───── SUPPLIED RECORDS

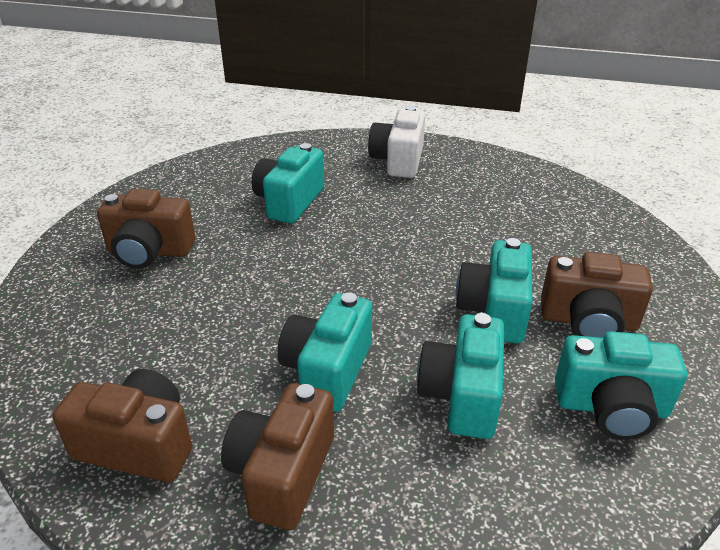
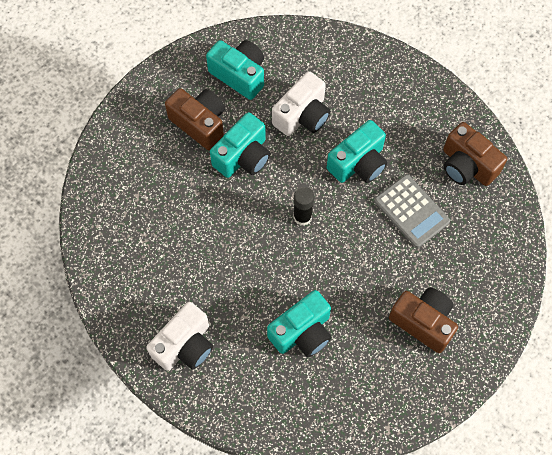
camera: 150 degrees left, 30 degrees up
(212, 346) = (411, 211): none -> grey calculator
(282, 473) = (407, 119): brown camera -> none
(362, 283) = (302, 217): none -> black glue stick
(462, 395) = (302, 115): turquoise camera -> white camera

──────────

● WHAT TO WORK ON: Down to the last line, set down the data above exactly, and omit all images.

● ANSWER FOR THE TASK:
camera: 150 degrees left, 30 degrees up
(212, 346) = (411, 211): none -> grey calculator
(282, 473) = (407, 119): brown camera -> none
(362, 283) = (302, 217): none -> black glue stick
(462, 395) = (302, 115): turquoise camera -> white camera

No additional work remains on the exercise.